Assignment => From the records, report how many lines hold the word "orange", with the number as the sole reply.

Input data =>
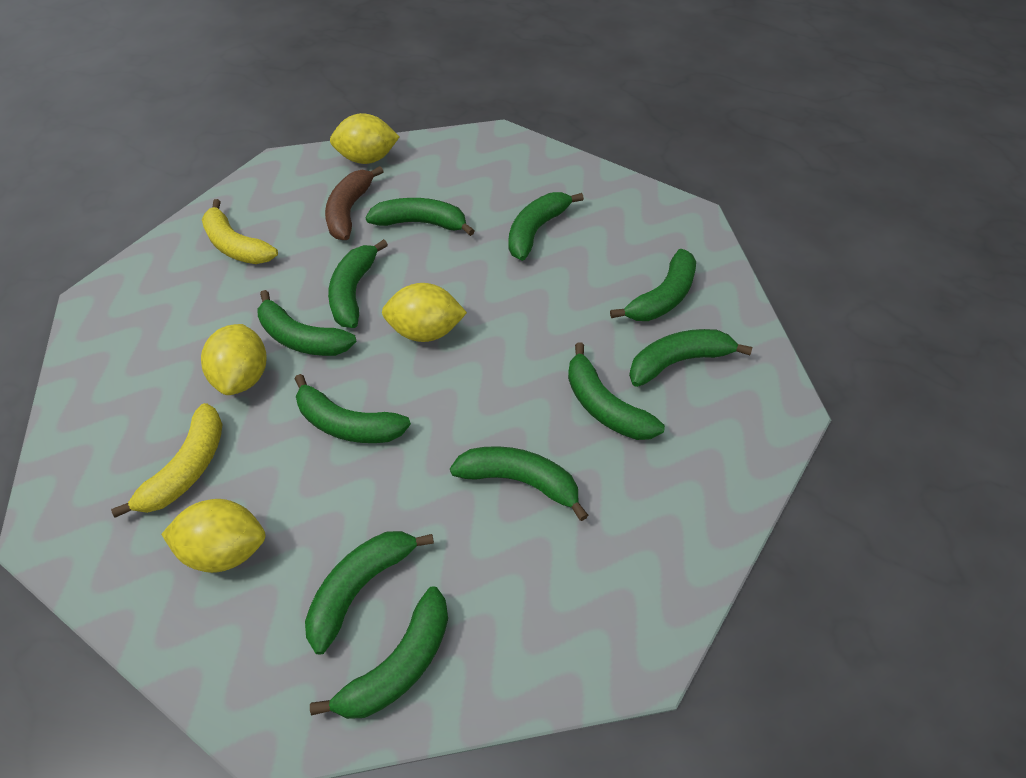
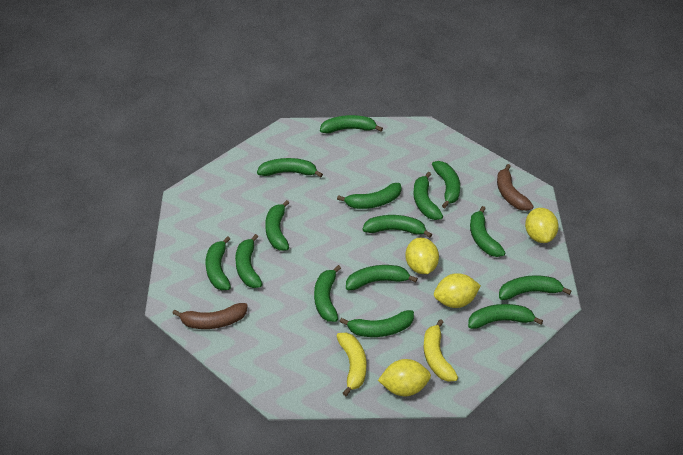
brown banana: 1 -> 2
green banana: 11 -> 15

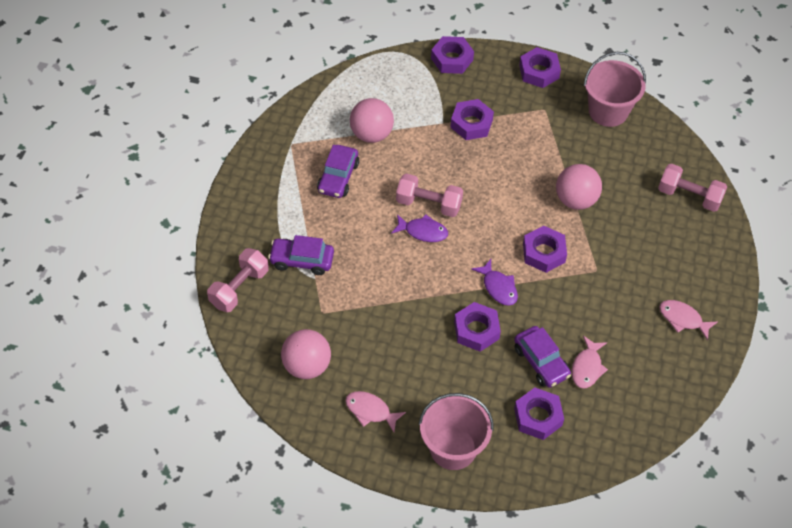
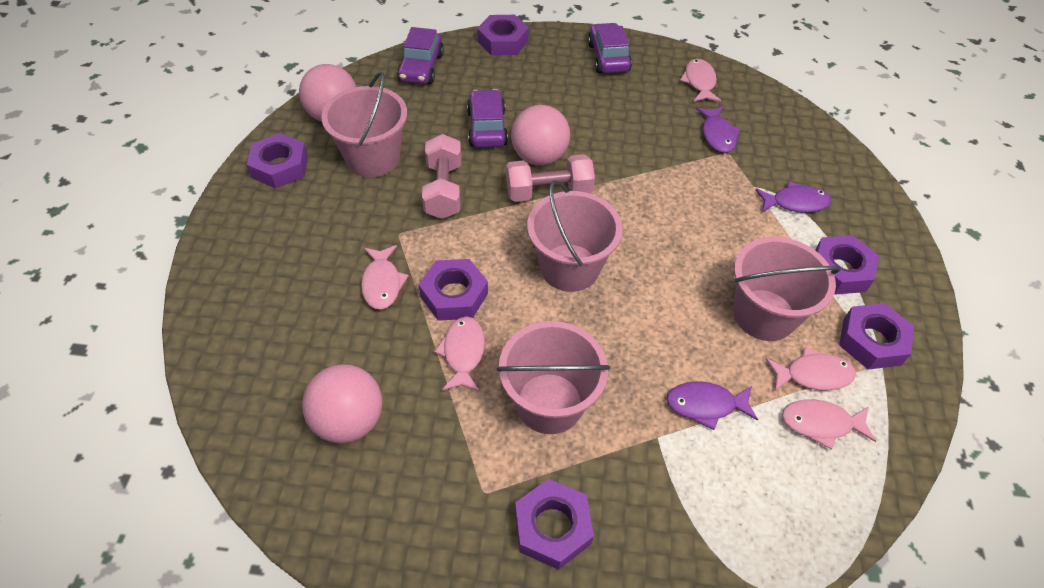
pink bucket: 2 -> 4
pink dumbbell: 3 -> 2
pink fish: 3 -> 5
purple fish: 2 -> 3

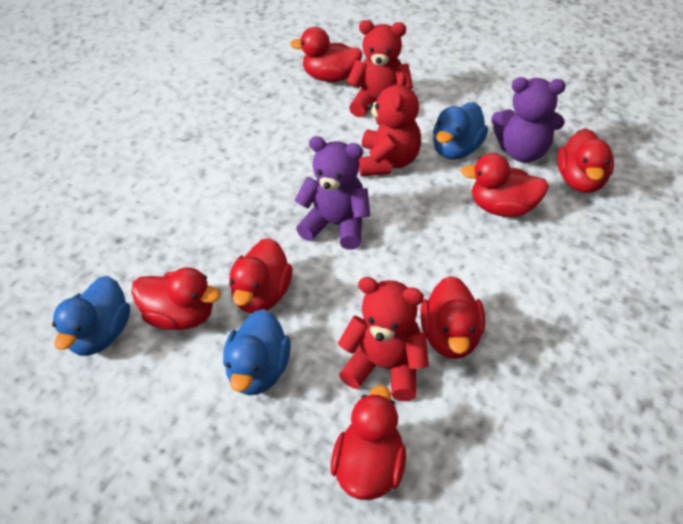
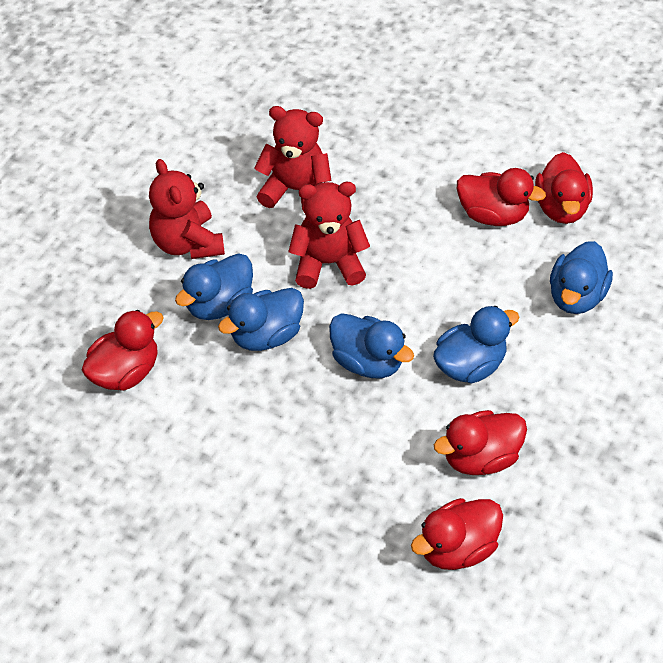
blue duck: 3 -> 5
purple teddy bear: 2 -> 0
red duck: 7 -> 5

==

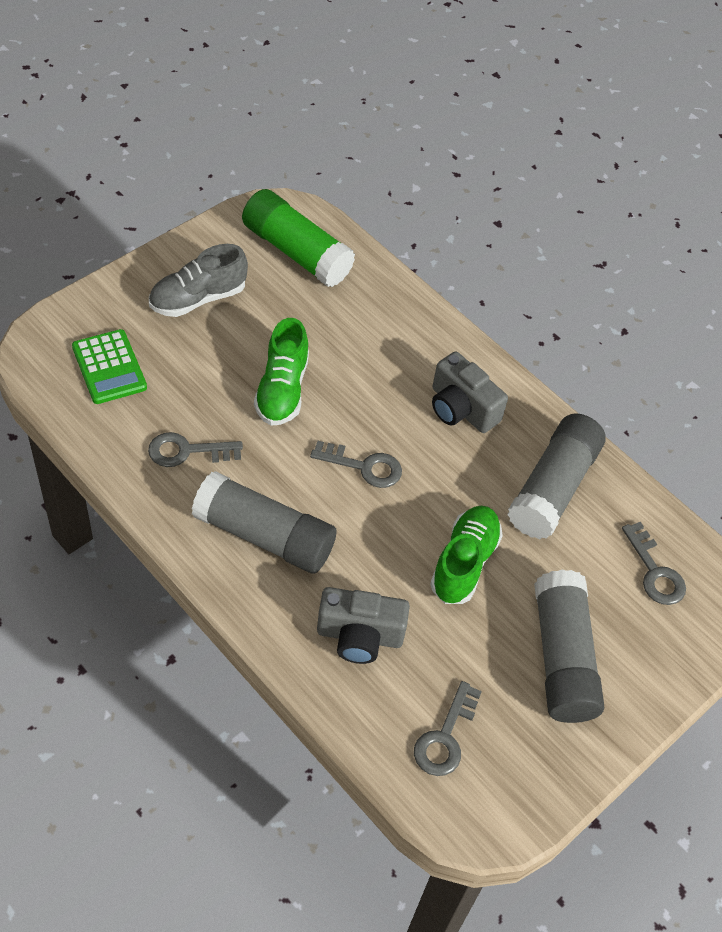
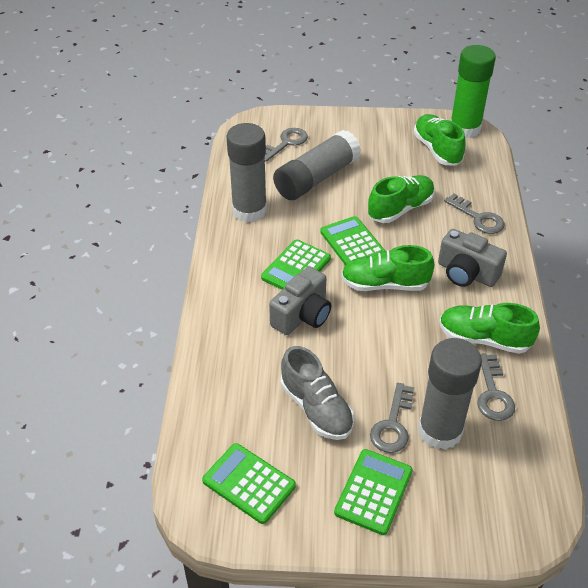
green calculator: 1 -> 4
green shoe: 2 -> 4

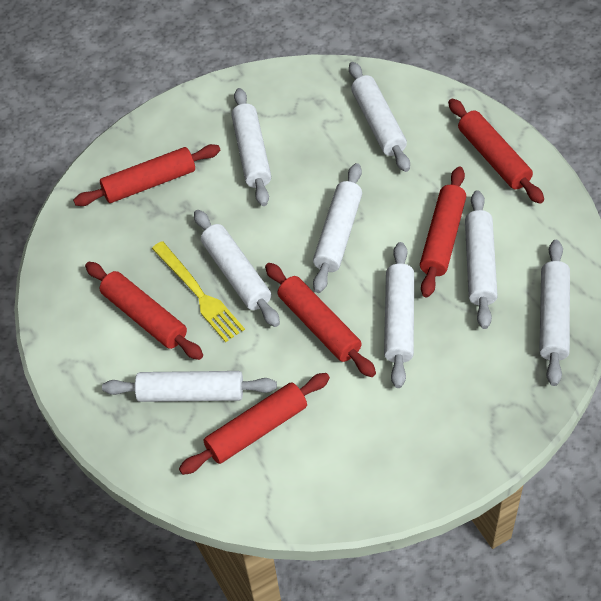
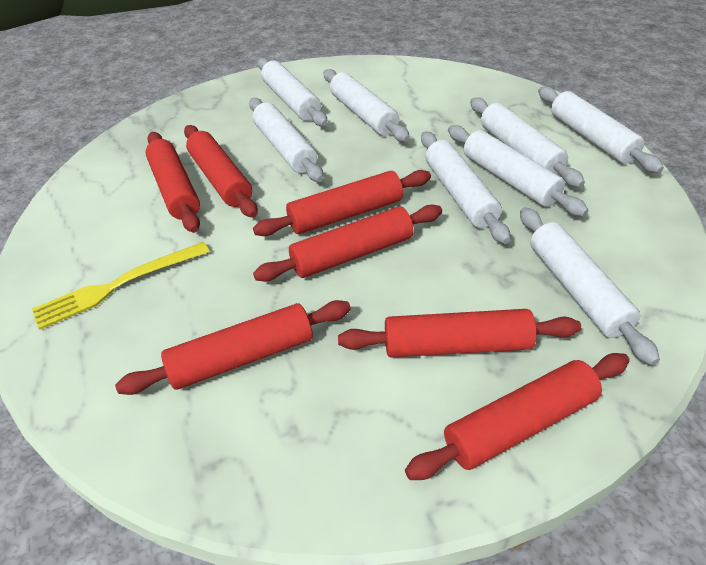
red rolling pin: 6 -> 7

--

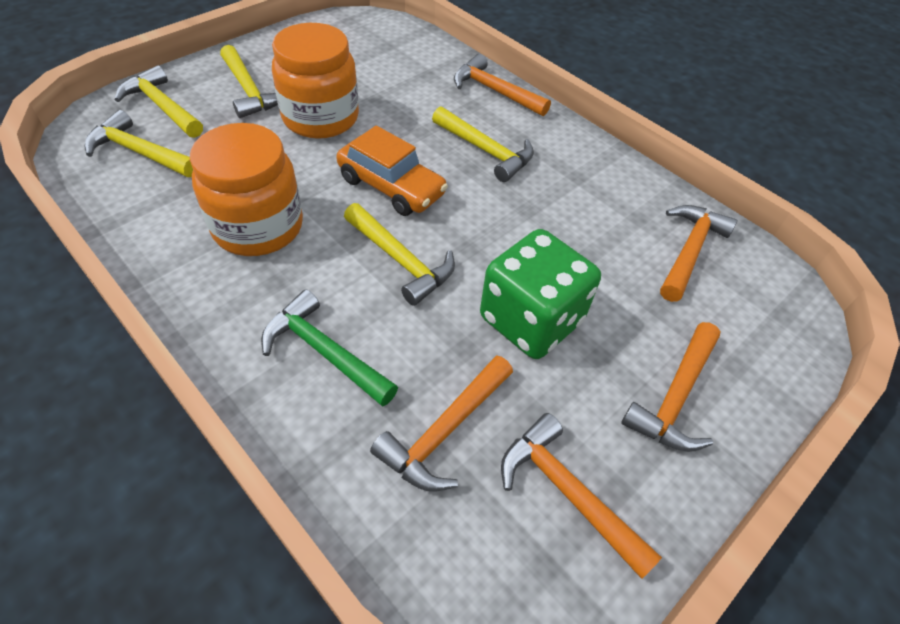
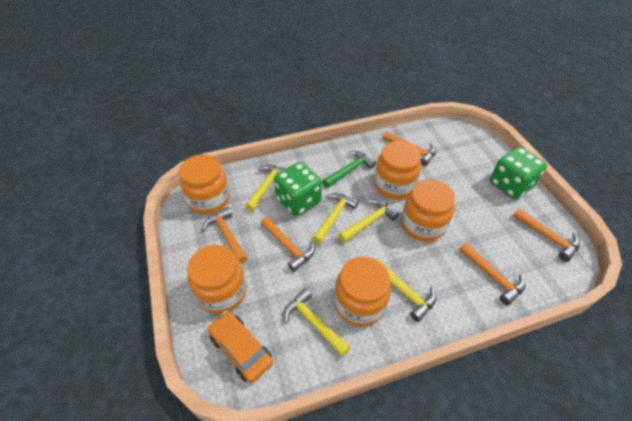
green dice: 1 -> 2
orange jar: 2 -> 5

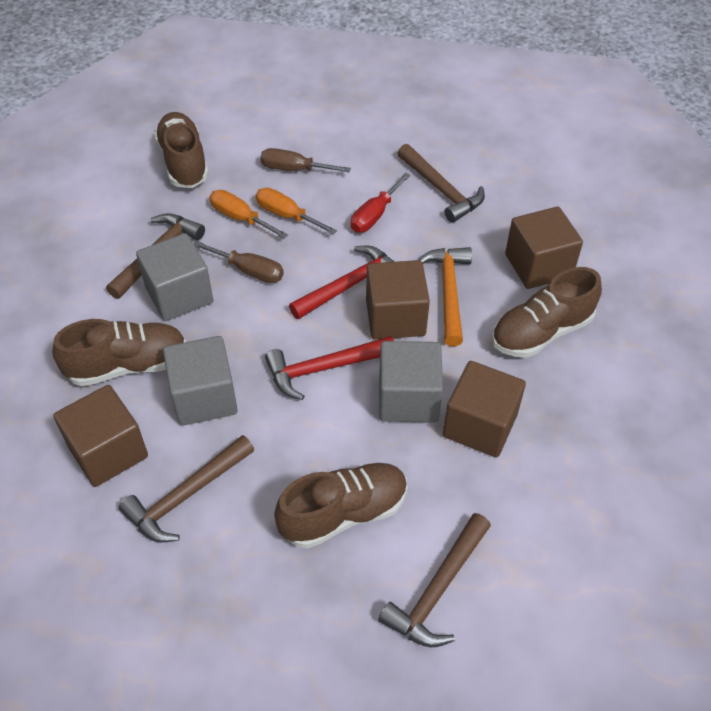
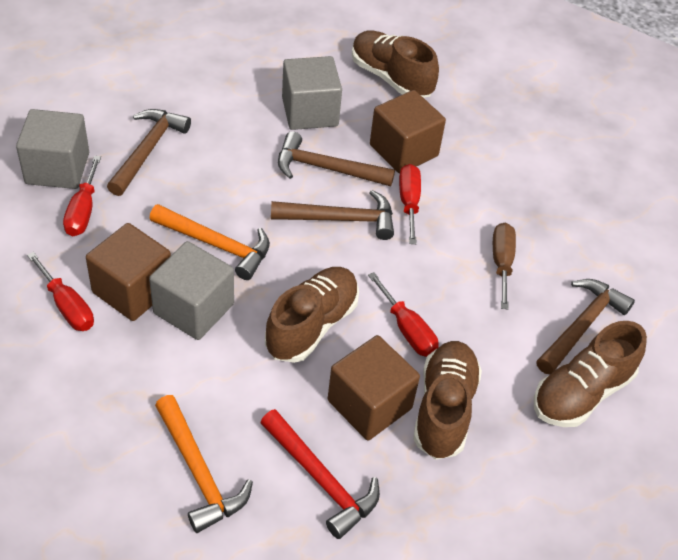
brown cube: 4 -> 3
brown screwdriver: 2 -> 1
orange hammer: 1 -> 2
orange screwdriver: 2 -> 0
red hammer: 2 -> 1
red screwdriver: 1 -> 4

Solution for this exercise => 3